PROBLEM TO WORK ON » Exactly as written, transcribe the data from its opening line through the line containing "(371, 101) = (458, 120): none". Leave every picture out.

MATERIAL PROVIDED START

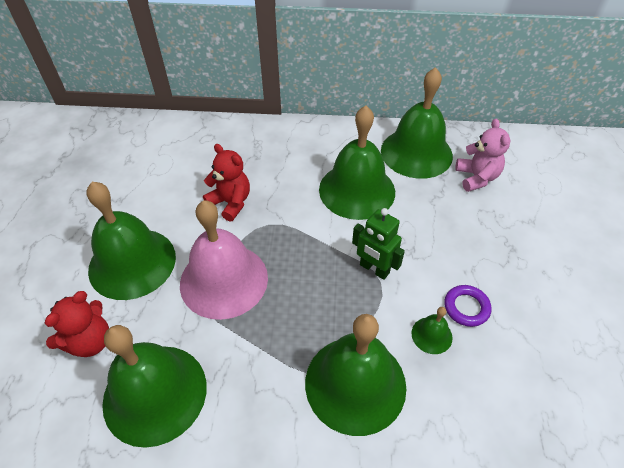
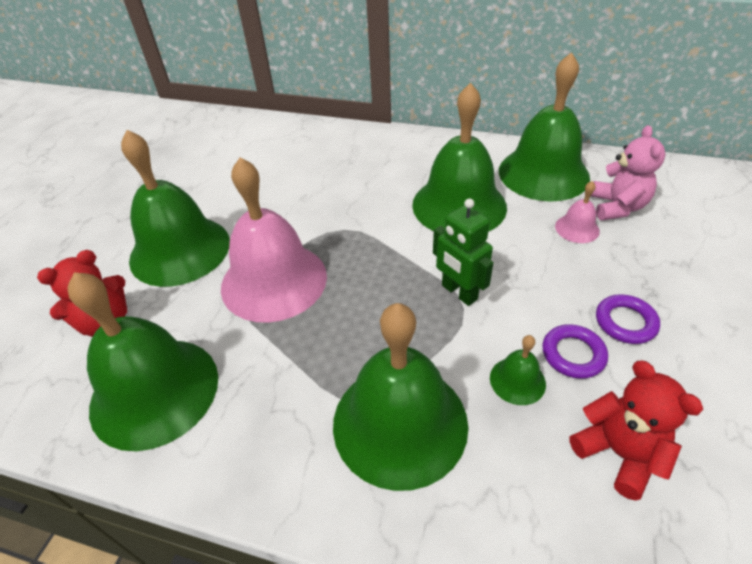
camera: 15 degrees right, 5 degrees down
(230, 203) = (307, 203): red teddy bear -> red teddy bear (618, 453)
(450, 200) = (577, 228): none -> pink bell
(497, 276) = (625, 322): none -> purple ring

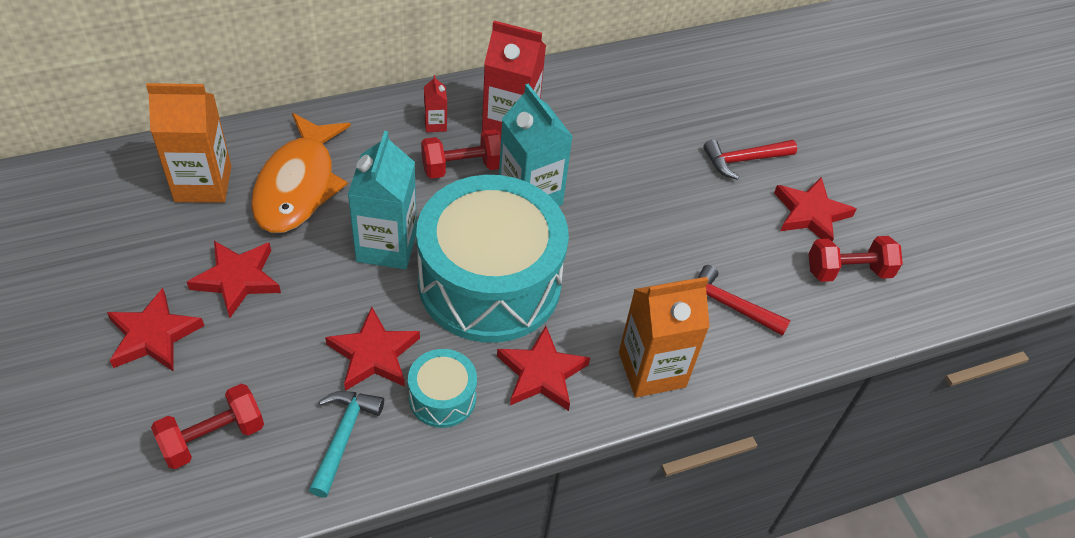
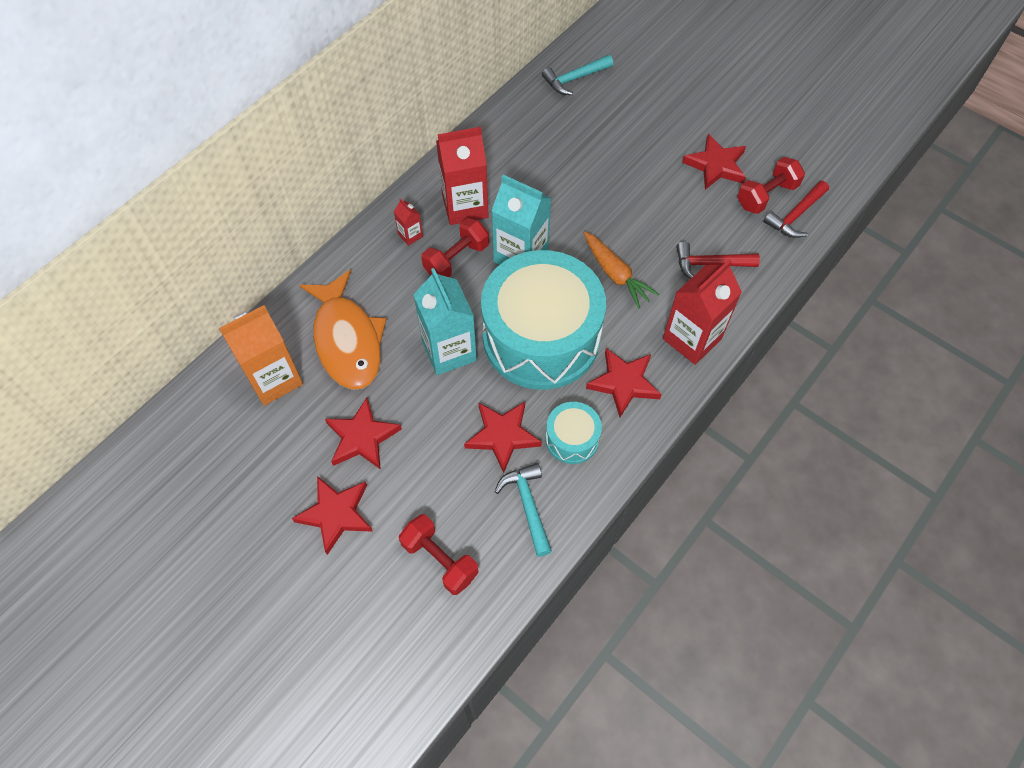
camera: 25 degrees left, 10 degrees up
(213, 437) = (440, 560): red dumbbell -> red dumbbell turned 75 degrees counterclockwise
(616, 263) = (615, 274): none -> orange carrot
(652, 369) = (692, 339): orange carton -> red carton
(715, 64) = (574, 79): none -> turquoise hammer
(743, 160) = (645, 147): red hammer -> red hammer (795, 216)

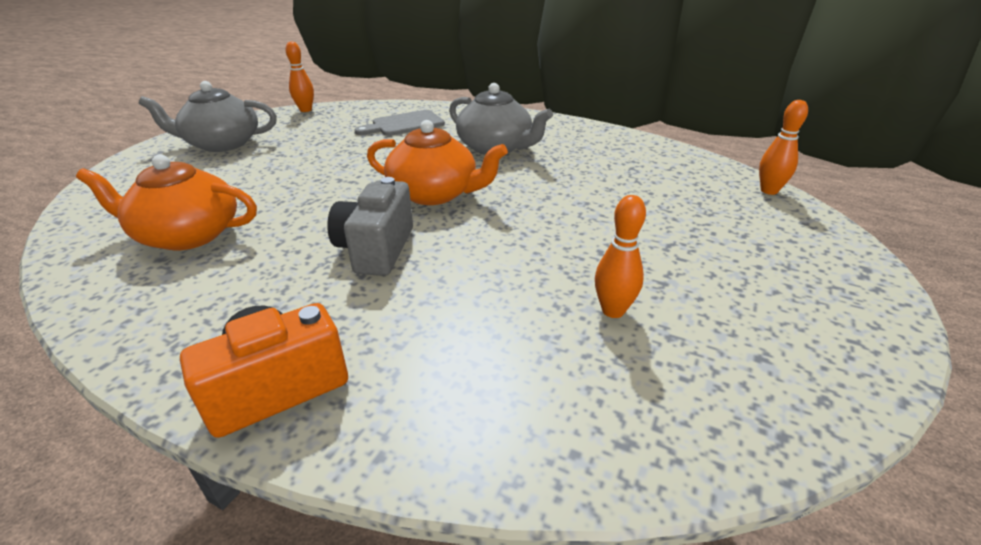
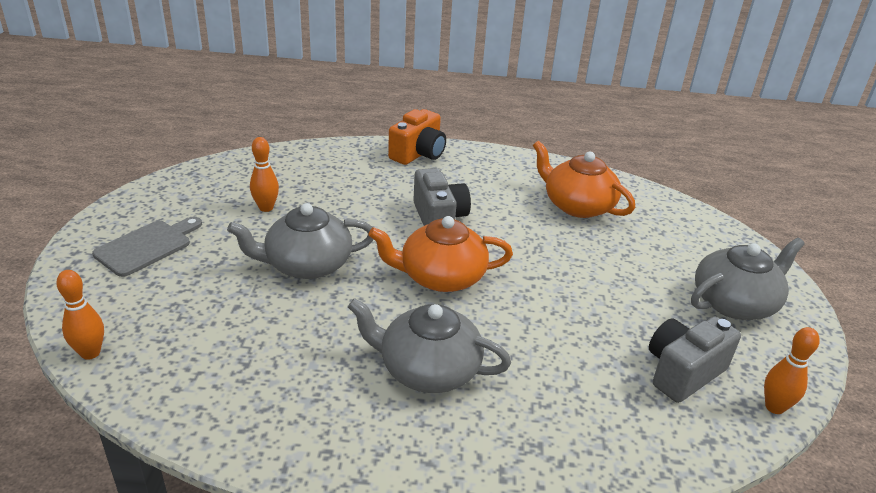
camera: 155 degrees right, 0 degrees up
(187, 235) = (577, 205): orange teapot -> orange teapot turned 120 degrees counterclockwise
(330, 125) = (683, 372): none -> grey camera
(404, 124) = (592, 400): grey cutting board -> grey cutting board (147, 246)
(567, 225) = (307, 264): none -> grey teapot

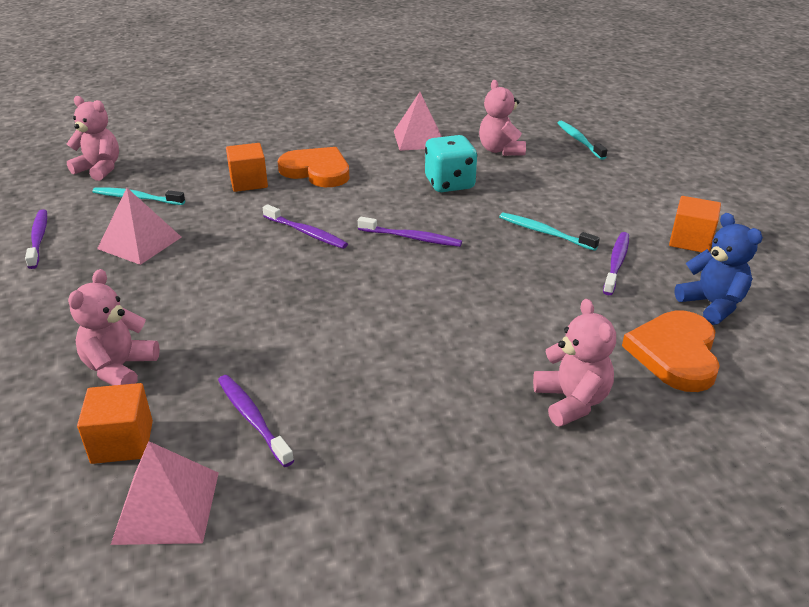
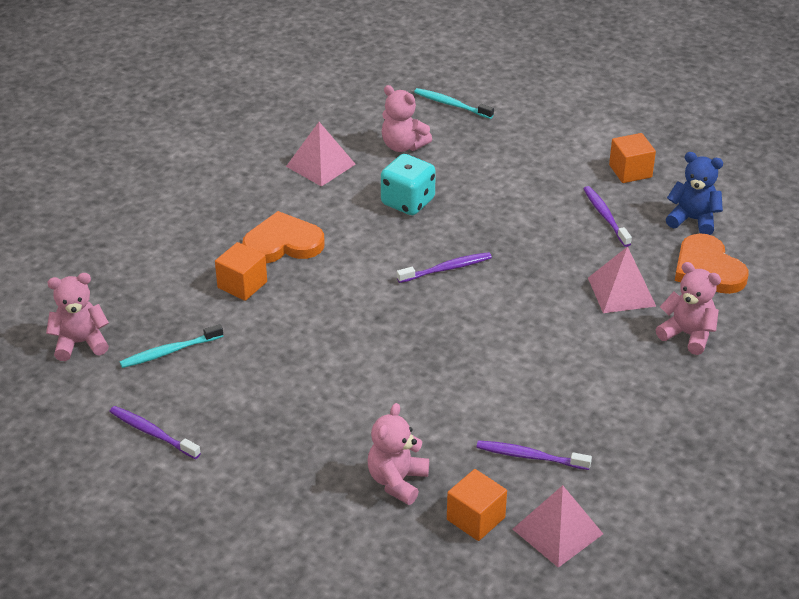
camera: 40 degrees left, 5 degrees up
(119, 368) = (397, 481): pink teddy bear -> pink teddy bear turned 45 degrees clockwise
(140, 243) = (246, 388): pink pyramid -> pink pyramid (621, 291)
(306, 233) = (363, 307): purple toothbrush -> none
(544, 232) = (531, 214): turquoise toothbrush -> none

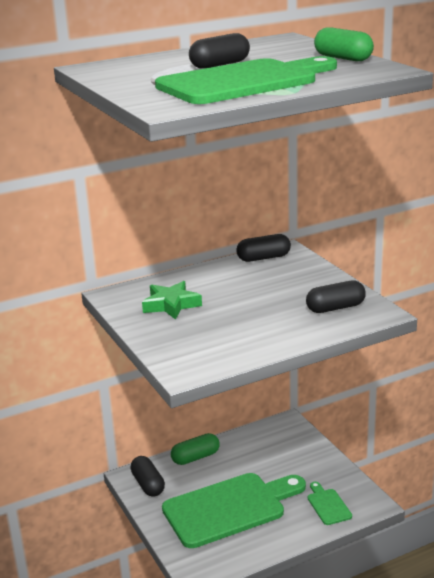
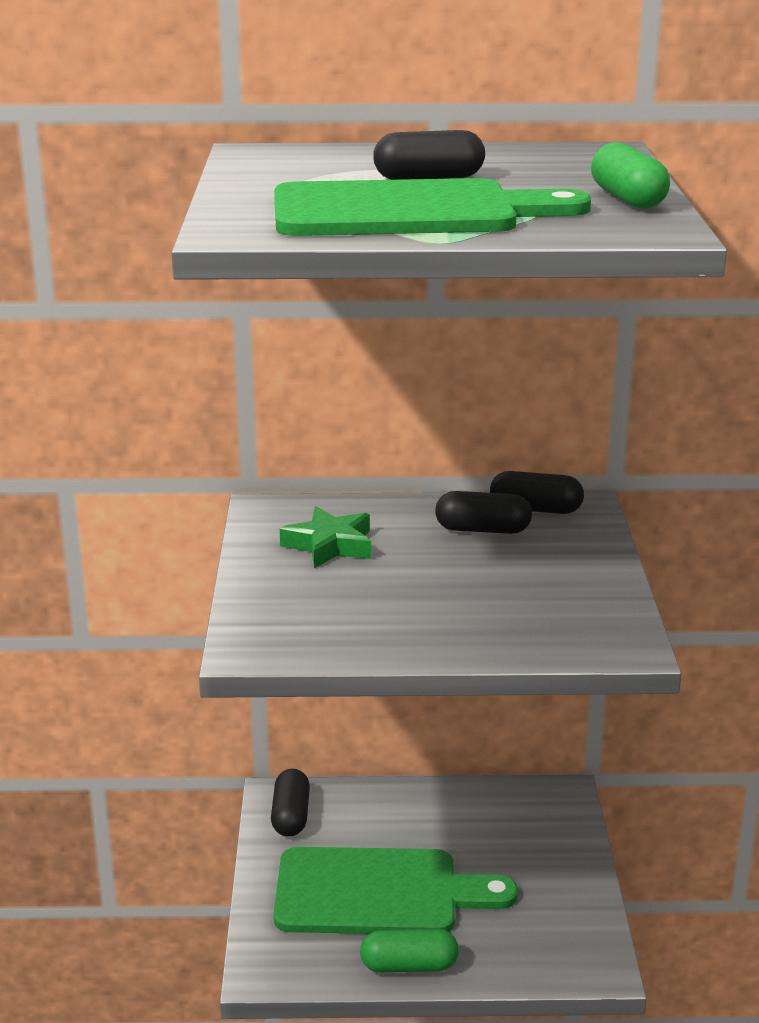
camera: 25 degrees right, 0 degrees up
(195, 457) = (386, 800): green capsule -> green capsule (409, 966)
(328, 505) = (528, 943): green cutting board -> none
(335, 308) = (564, 618): black capsule -> black capsule (482, 530)

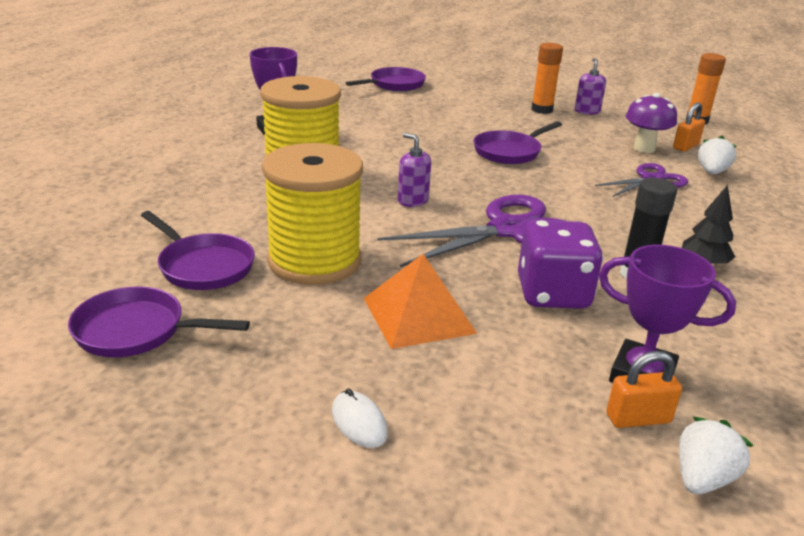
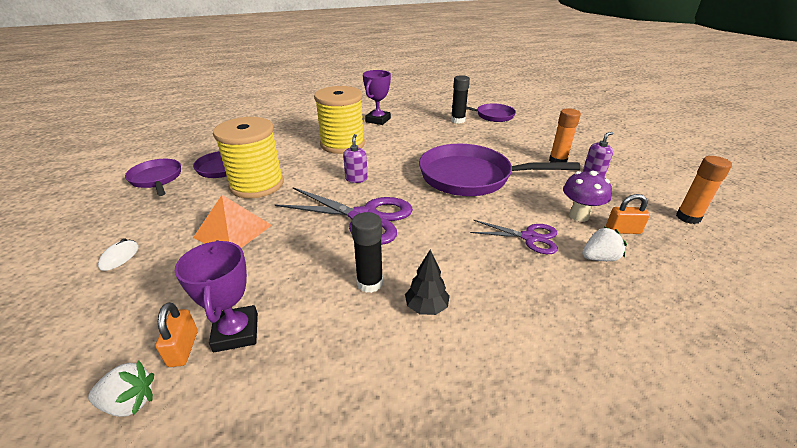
camera: 50 degrees right, 5 degrees up
(371, 101) = (458, 120): none -> black glue stick
(509, 152) = (471, 177): purple pan -> purple pan, size x1.81
(553, 294) = (303, 261): purple dice -> none
(638, 418) = (183, 348): orange padlock -> orange padlock turned 45 degrees clockwise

MATERIAL PROVIDED END

ANSWER »
camera: 15 degrees right, 5 degrees down
(230, 203) = (307, 203): red teddy bear -> red teddy bear (618, 453)
(450, 200) = (577, 228): none -> pink bell
(497, 276) = (625, 322): none -> purple ring

camera: 25 degrees left, 10 degrees up
(213, 437) = (440, 560): red dumbbell -> red dumbbell turned 75 degrees counterclockwise
(616, 263) = (615, 274): none -> orange carrot
(652, 369) = (692, 339): orange carton -> red carton
(715, 64) = (574, 79): none -> turquoise hammer
(743, 160) = (645, 147): red hammer -> red hammer (795, 216)

camera: 155 degrees right, 0 degrees up
(187, 235) = (577, 205): orange teapot -> orange teapot turned 120 degrees counterclockwise
(330, 125) = (683, 372): none -> grey camera
(404, 124) = (592, 400): grey cutting board -> grey cutting board (147, 246)
(567, 225) = (307, 264): none -> grey teapot

camera: 40 degrees left, 5 degrees up
(119, 368) = (397, 481): pink teddy bear -> pink teddy bear turned 45 degrees clockwise
(140, 243) = (246, 388): pink pyramid -> pink pyramid (621, 291)
(306, 233) = (363, 307): purple toothbrush -> none
(544, 232) = (531, 214): turquoise toothbrush -> none

camera: 25 degrees right, 0 degrees up
(195, 457) = (386, 800): green capsule -> green capsule (409, 966)
(328, 505) = (528, 943): green cutting board -> none
(335, 308) = (564, 618): black capsule -> black capsule (482, 530)

camera: 50 degrees right, 5 degrees up
(371, 101) = (458, 120): none -> black glue stick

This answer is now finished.